*Goal of the exercise*
Could you copy each line of the listing that holds "banan"?

**** Collected material ****

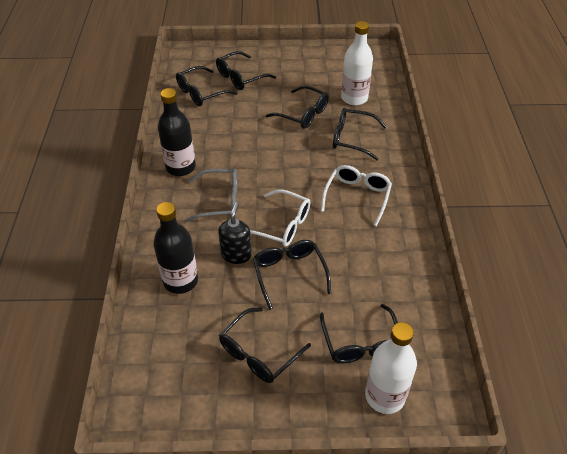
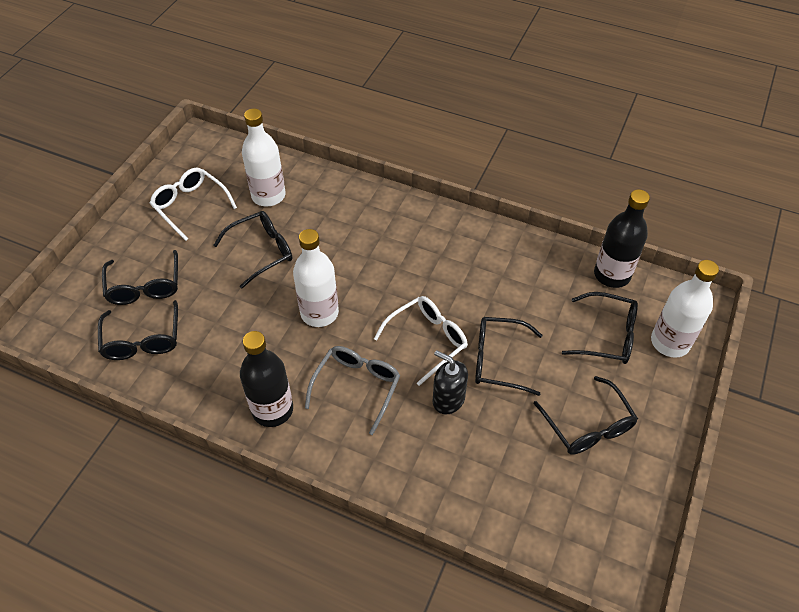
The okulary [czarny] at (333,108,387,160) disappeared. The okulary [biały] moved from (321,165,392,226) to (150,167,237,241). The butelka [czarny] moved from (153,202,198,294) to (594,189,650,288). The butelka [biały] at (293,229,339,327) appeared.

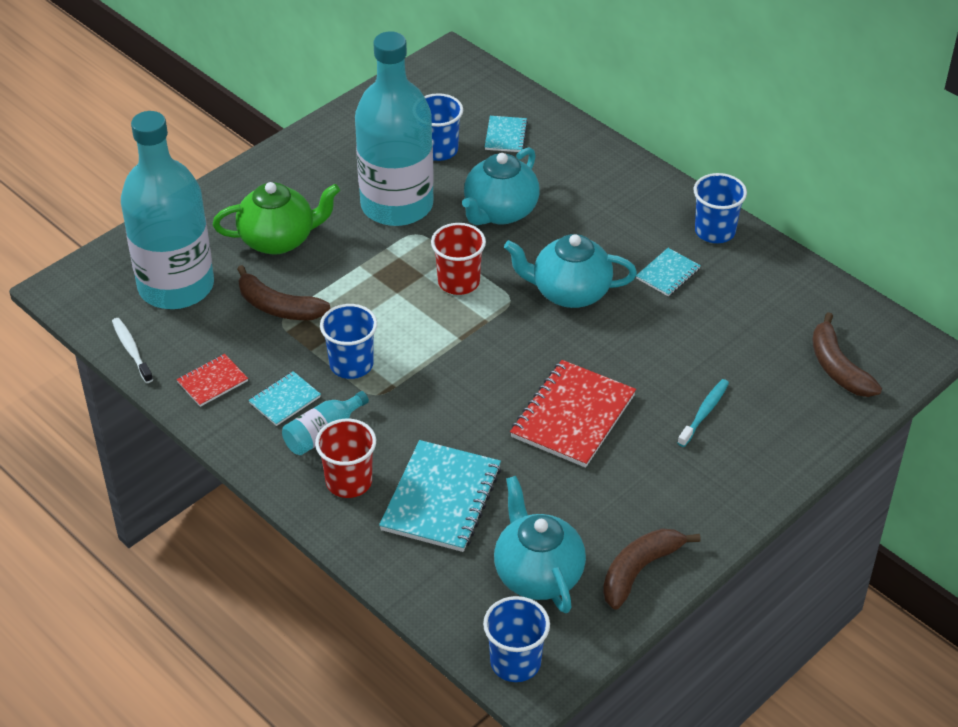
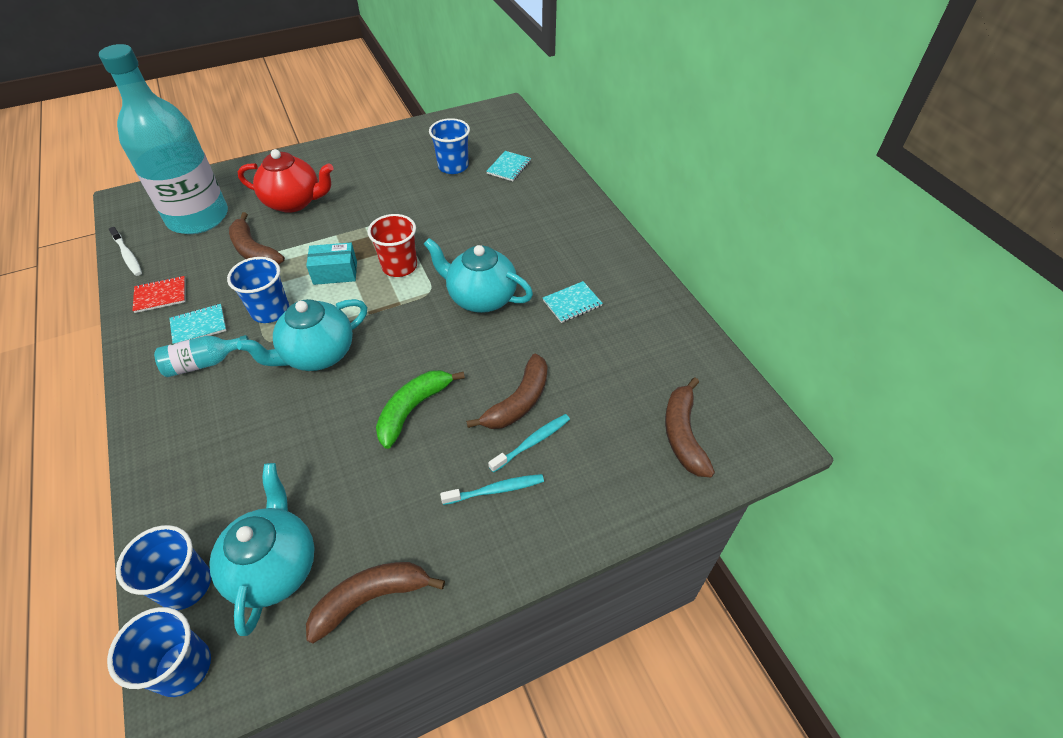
The butelka [turkusowy] at (355,31,434,226) disappeared. The imbryk [turkusowy] moved from (462,147,539,225) to (237,299,367,371). The szklanka [niebieski] moved from (694,173,747,243) to (116,525,211,610). The imbryk [zielony] at (213,182,340,255) became the imbryk [czerwony] at (238,149,334,213). The szczoteczka do zębów [biały] at (112,318,153,383) turned 150 degrees clockwise. The zeszyt [czerwony] at (510,360,636,468) was replaced by the banan [zielony] at (376,370,465,449). The szklanka [czerwony] at (315,419,376,498) disappeared. The zeszyt [turkusowy] at (379,440,501,552) disappeared. The pudełko [turkusowy] at (306,243,357,285) appeared. The banan [brązowy] at (466,353,548,429) appeared. The szczoteczka do zębów [turkusowy] at (440,474,544,505) appeared.

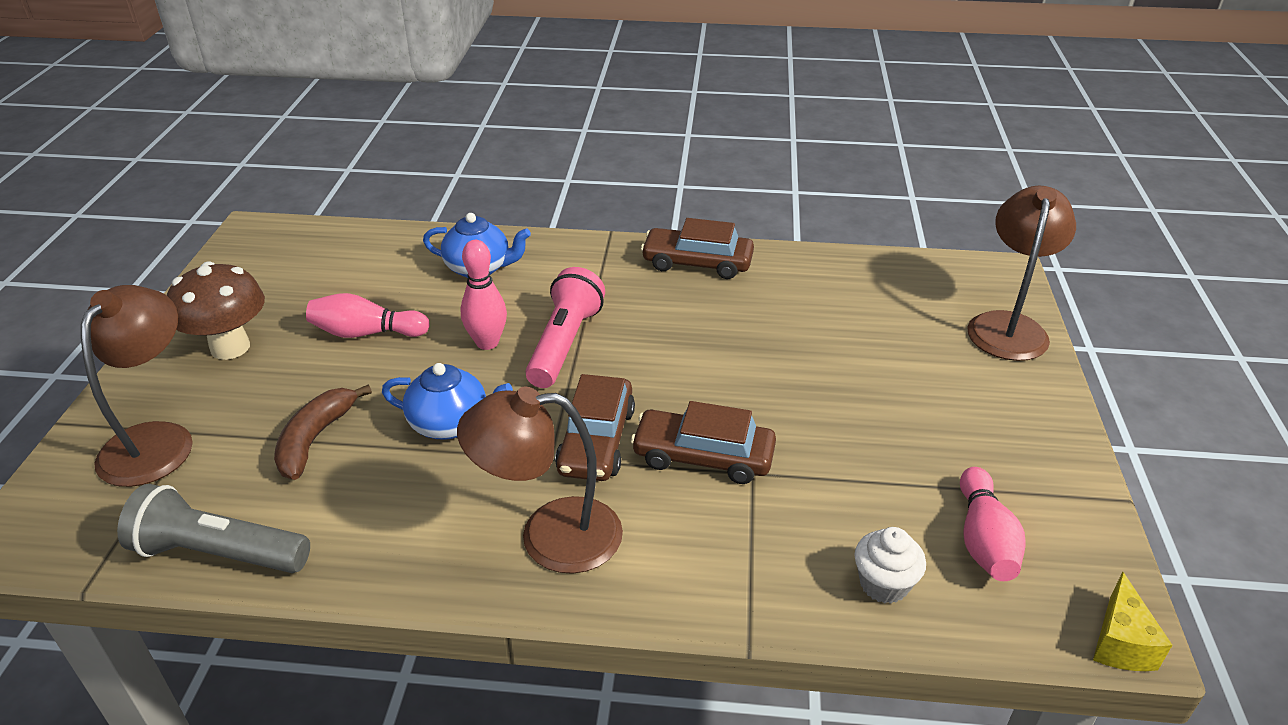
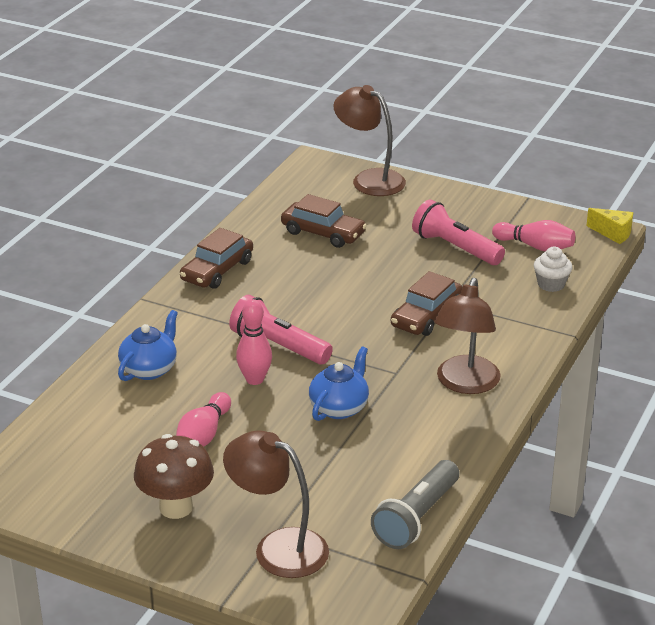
The samochód [brązowy] moved from (555,374,635,481) to (281,194,367,248). The banan [brązowy] at (274,384,372,480) disappeared. The latarka [różowy] at (412,199,505,265) appeared.

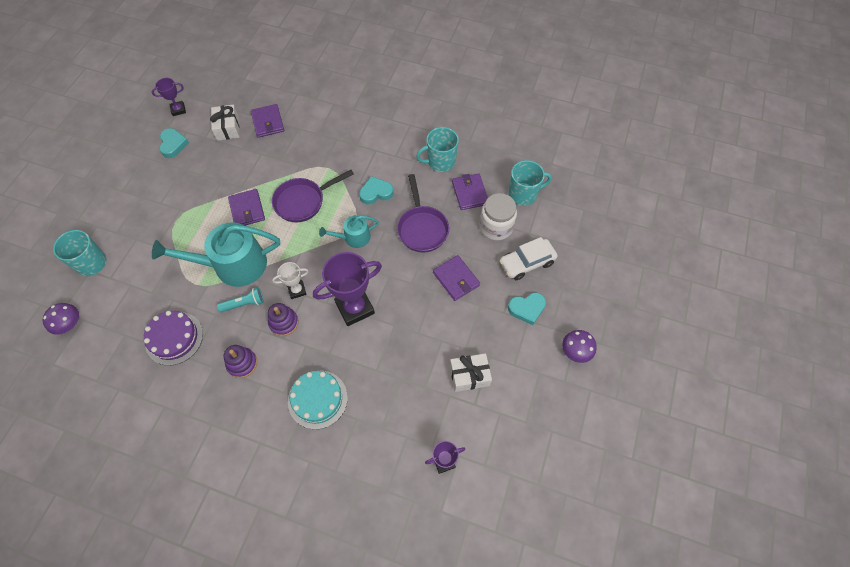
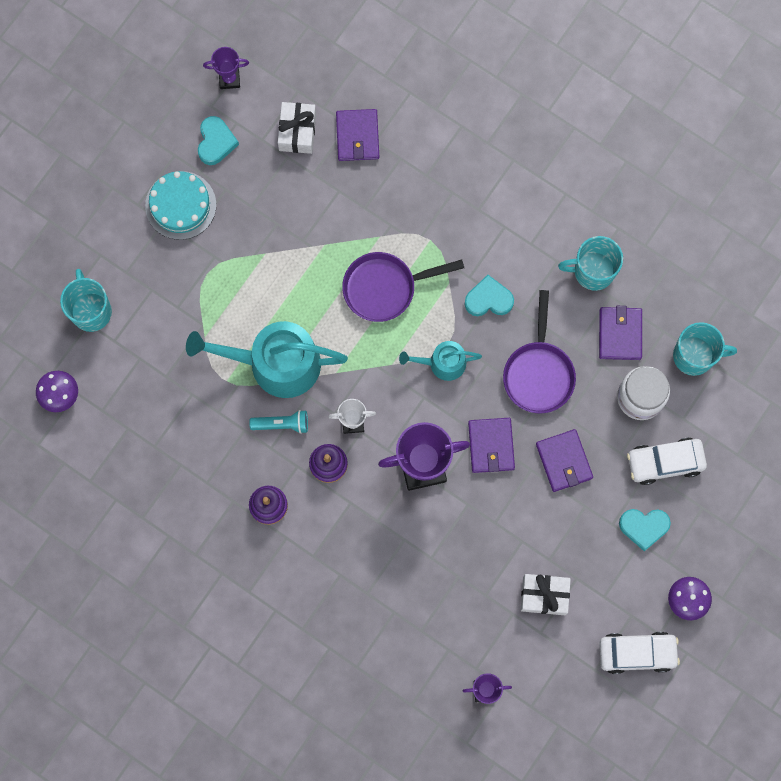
The portfel [fioletowy] moved from (228,189,265,226) to (468,418,515,473). The tort [fioletowy] at (144,311,203,366) disappeared. The tort [turkusowy] moved from (288,370,348,429) to (145,171,216,240). The samochód [biały] at (599,632,680,674) appeared.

****

*Response*
The butelka [turkusowy] at (355,31,434,226) disappeared. The imbryk [turkusowy] moved from (462,147,539,225) to (237,299,367,371). The szklanka [niebieski] moved from (694,173,747,243) to (116,525,211,610). The imbryk [zielony] at (213,182,340,255) became the imbryk [czerwony] at (238,149,334,213). The szczoteczka do zębów [biały] at (112,318,153,383) turned 150 degrees clockwise. The zeszyt [czerwony] at (510,360,636,468) was replaced by the banan [zielony] at (376,370,465,449). The szklanka [czerwony] at (315,419,376,498) disappeared. The zeszyt [turkusowy] at (379,440,501,552) disappeared. The pudełko [turkusowy] at (306,243,357,285) appeared. The banan [brązowy] at (466,353,548,429) appeared. The szczoteczka do zębów [turkusowy] at (440,474,544,505) appeared.
The samochód [brązowy] moved from (555,374,635,481) to (281,194,367,248). The banan [brązowy] at (274,384,372,480) disappeared. The latarka [różowy] at (412,199,505,265) appeared.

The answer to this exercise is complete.